━━━━━ Input data

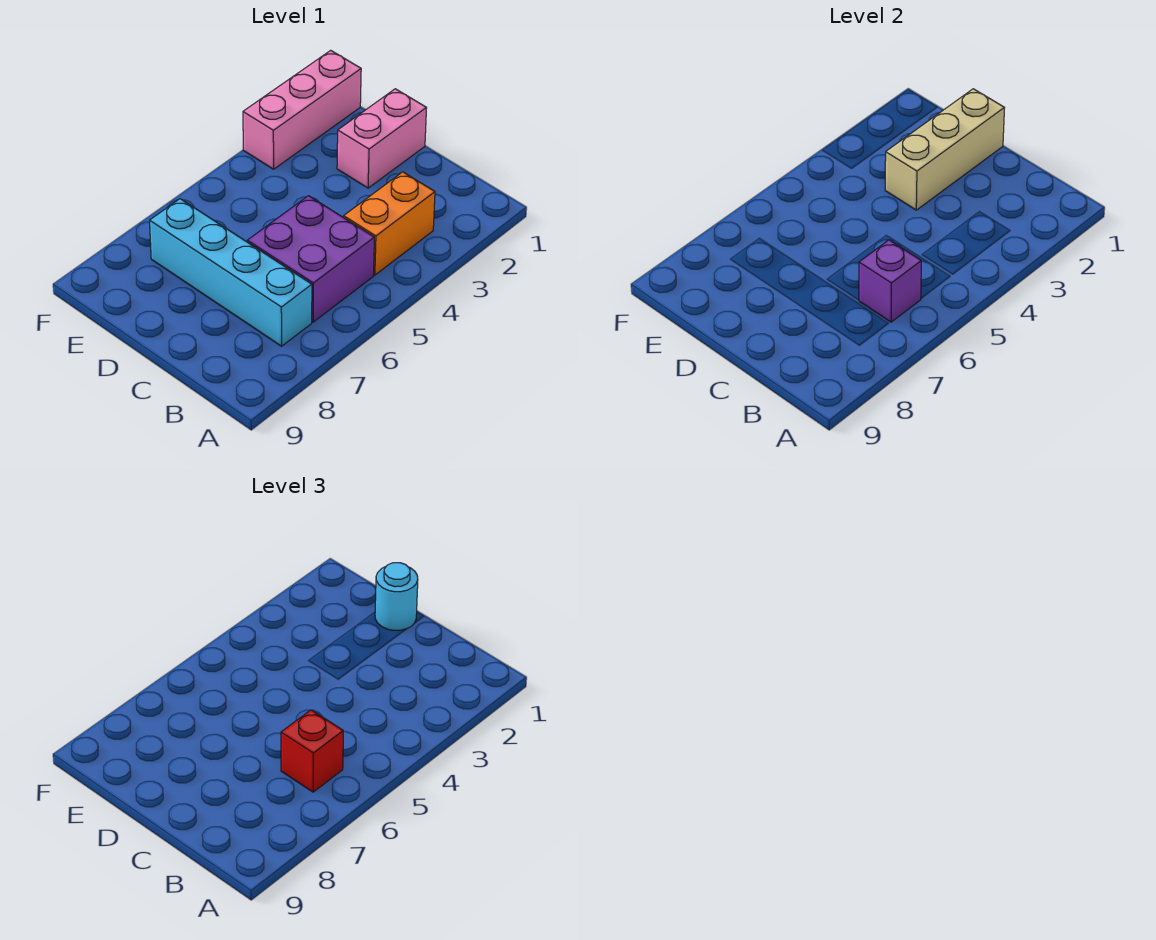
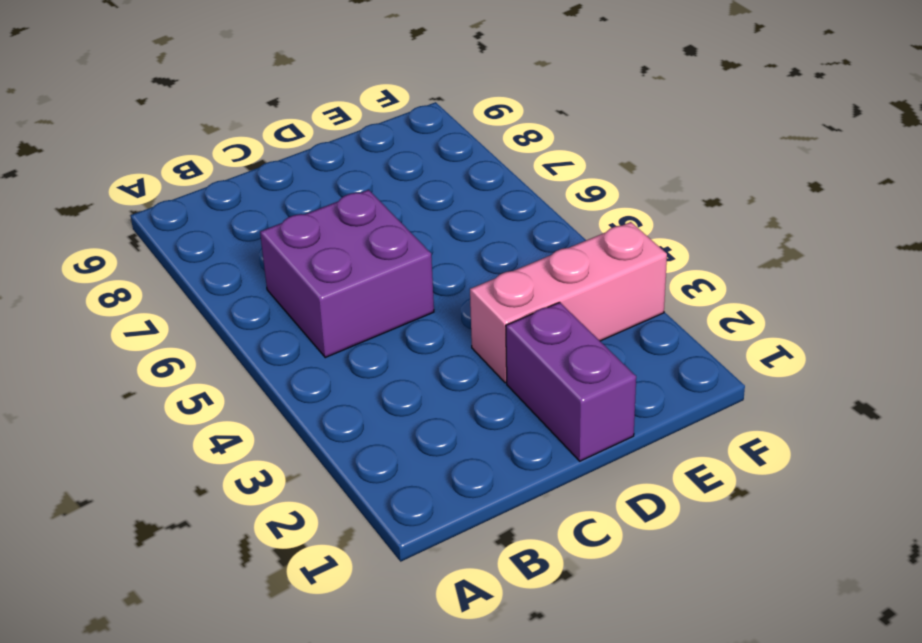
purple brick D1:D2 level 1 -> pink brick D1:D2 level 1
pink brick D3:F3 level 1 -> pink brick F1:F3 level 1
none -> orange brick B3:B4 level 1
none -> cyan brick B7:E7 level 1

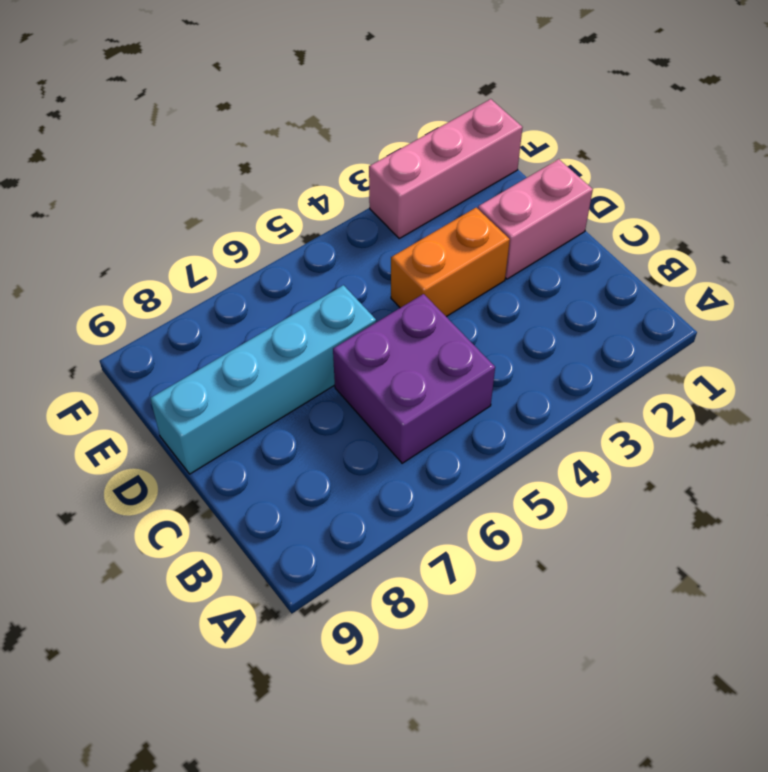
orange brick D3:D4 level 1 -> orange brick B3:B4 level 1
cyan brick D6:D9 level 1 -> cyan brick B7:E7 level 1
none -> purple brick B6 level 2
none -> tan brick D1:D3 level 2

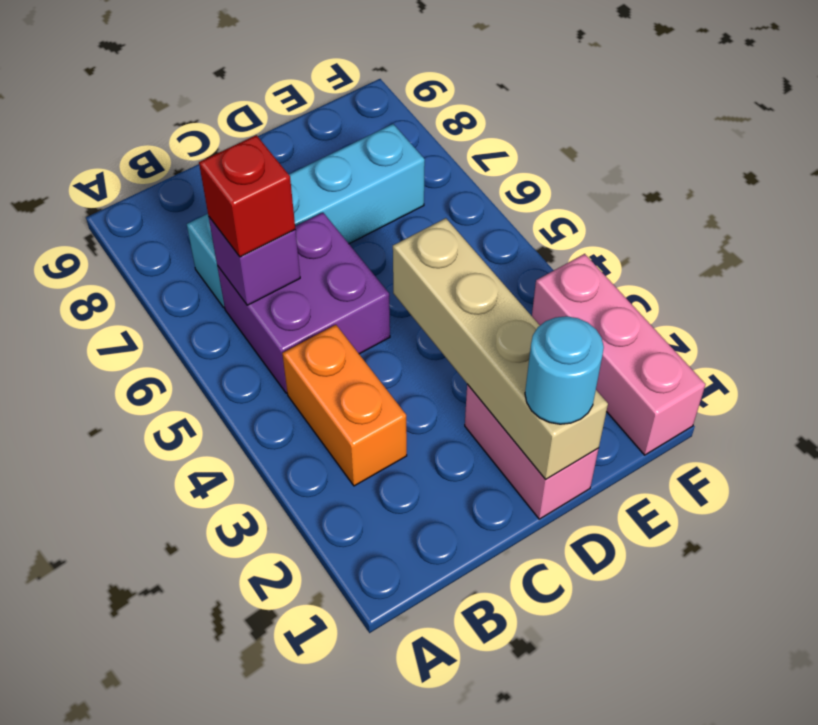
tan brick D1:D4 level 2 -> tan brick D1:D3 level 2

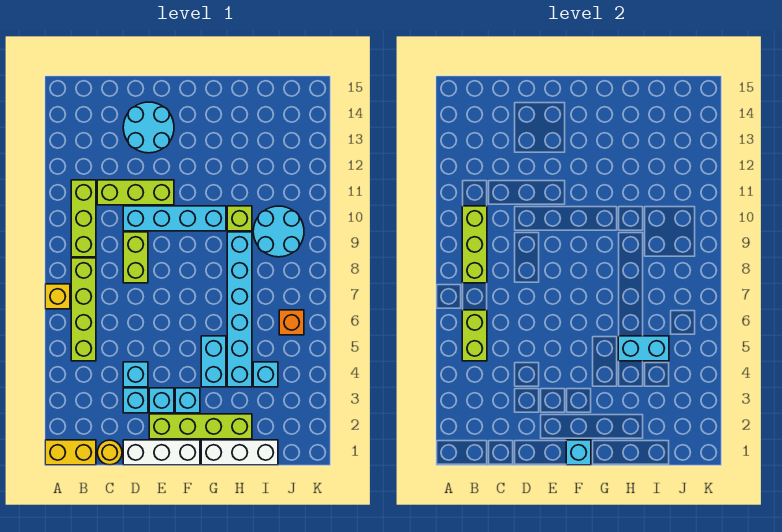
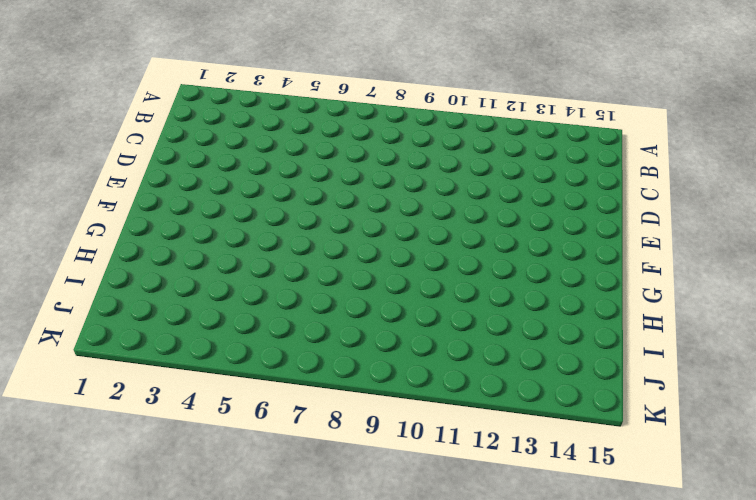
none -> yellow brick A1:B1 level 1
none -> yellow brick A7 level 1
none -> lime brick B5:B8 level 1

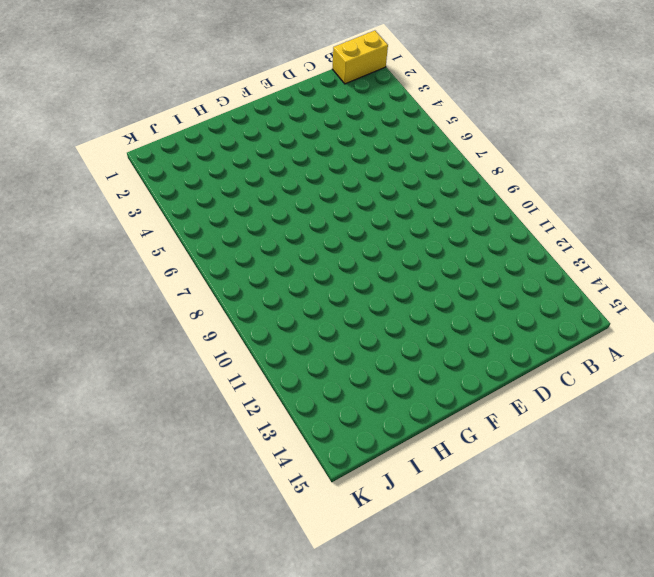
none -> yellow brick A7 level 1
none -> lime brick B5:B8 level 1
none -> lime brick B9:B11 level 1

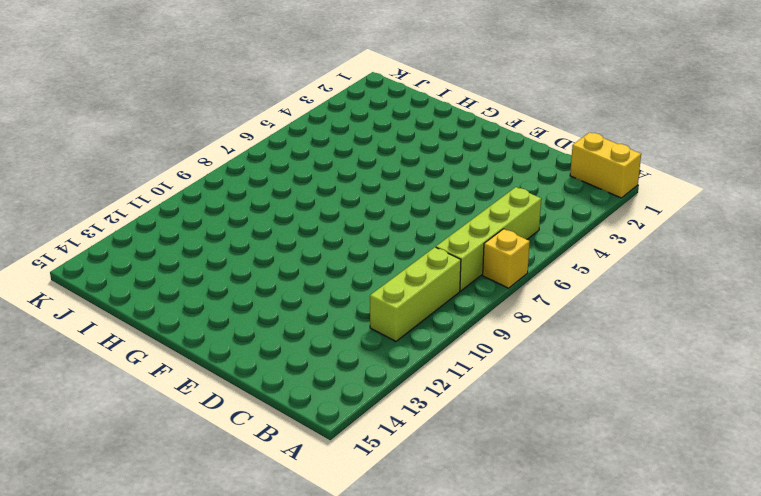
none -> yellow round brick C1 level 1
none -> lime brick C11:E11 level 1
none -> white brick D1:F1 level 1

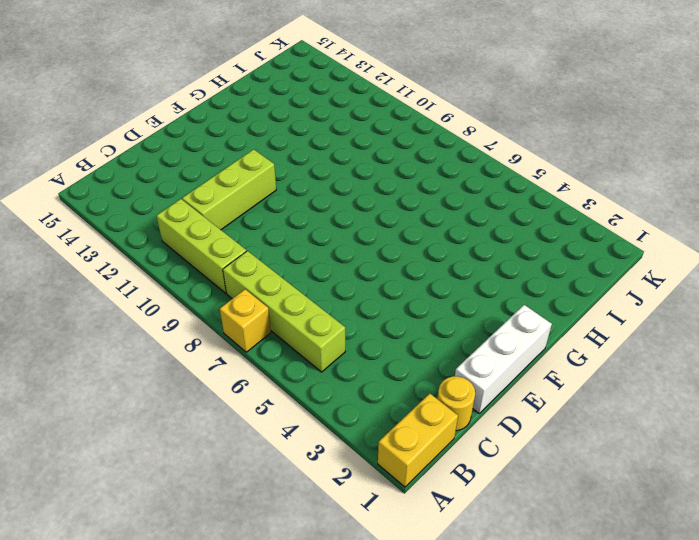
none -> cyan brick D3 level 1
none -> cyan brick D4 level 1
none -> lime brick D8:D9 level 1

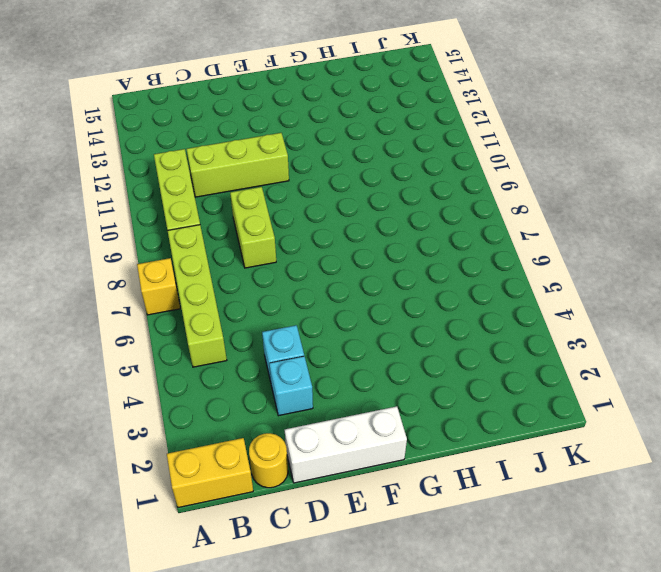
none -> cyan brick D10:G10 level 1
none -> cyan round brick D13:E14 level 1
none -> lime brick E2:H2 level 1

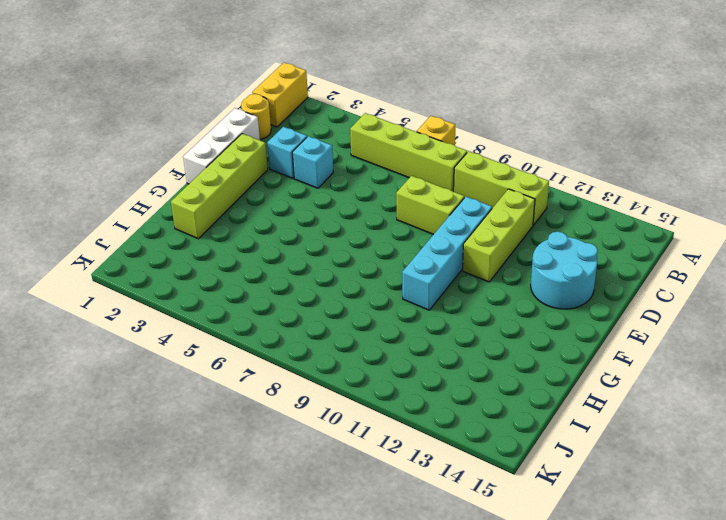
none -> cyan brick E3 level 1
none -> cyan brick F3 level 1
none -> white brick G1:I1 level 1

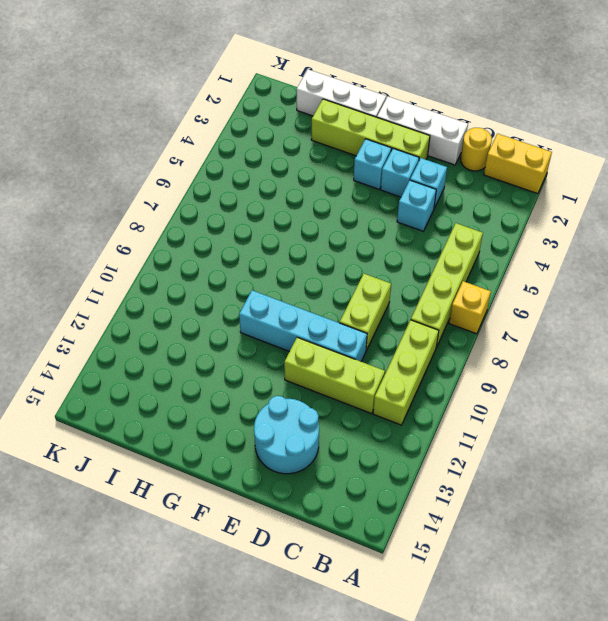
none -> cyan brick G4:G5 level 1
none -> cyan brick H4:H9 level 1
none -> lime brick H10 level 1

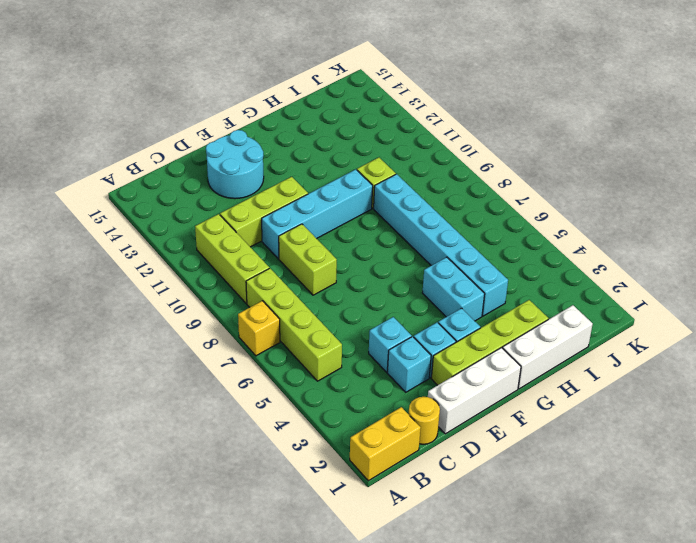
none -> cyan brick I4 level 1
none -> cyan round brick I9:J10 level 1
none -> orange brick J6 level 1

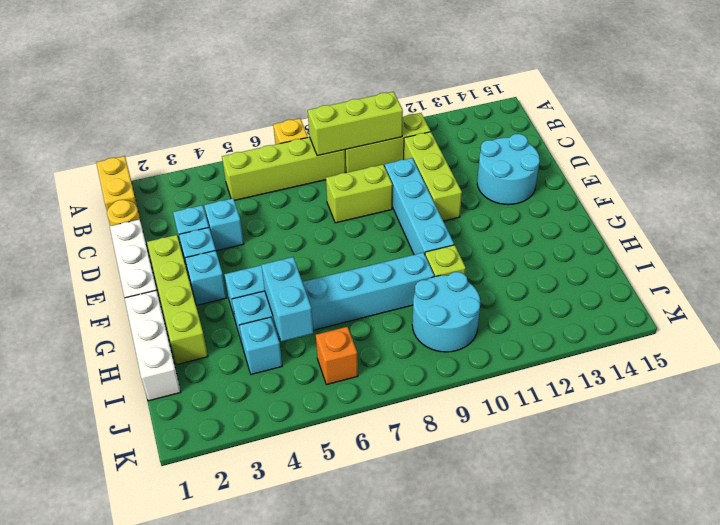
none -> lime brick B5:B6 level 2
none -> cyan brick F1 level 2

━━━━━━━━━━

What you have to do:
A word-for-word copy of the entries above is what is needed, without any images.

Exercise output:
purple brick D1:D2 level 1 -> pink brick D1:D2 level 1
pink brick D3:F3 level 1 -> pink brick F1:F3 level 1
none -> orange brick B3:B4 level 1
none -> cyan brick B7:E7 level 1

orange brick D3:D4 level 1 -> orange brick B3:B4 level 1
cyan brick D6:D9 level 1 -> cyan brick B7:E7 level 1
none -> purple brick B6 level 2
none -> tan brick D1:D3 level 2

tan brick D1:D4 level 2 -> tan brick D1:D3 level 2

none -> yellow brick A1:B1 level 1
none -> yellow brick A7 level 1
none -> lime brick B5:B8 level 1

none -> yellow brick A7 level 1
none -> lime brick B5:B8 level 1
none -> lime brick B9:B11 level 1

none -> yellow round brick C1 level 1
none -> lime brick C11:E11 level 1
none -> white brick D1:F1 level 1

none -> cyan brick D3 level 1
none -> cyan brick D4 level 1
none -> lime brick D8:D9 level 1

none -> cyan brick D10:G10 level 1
none -> cyan round brick D13:E14 level 1
none -> lime brick E2:H2 level 1

none -> cyan brick E3 level 1
none -> cyan brick F3 level 1
none -> white brick G1:I1 level 1

none -> cyan brick G4:G5 level 1
none -> cyan brick H4:H9 level 1
none -> lime brick H10 level 1

none -> cyan brick I4 level 1
none -> cyan round brick I9:J10 level 1
none -> orange brick J6 level 1

none -> lime brick B5:B6 level 2
none -> cyan brick F1 level 2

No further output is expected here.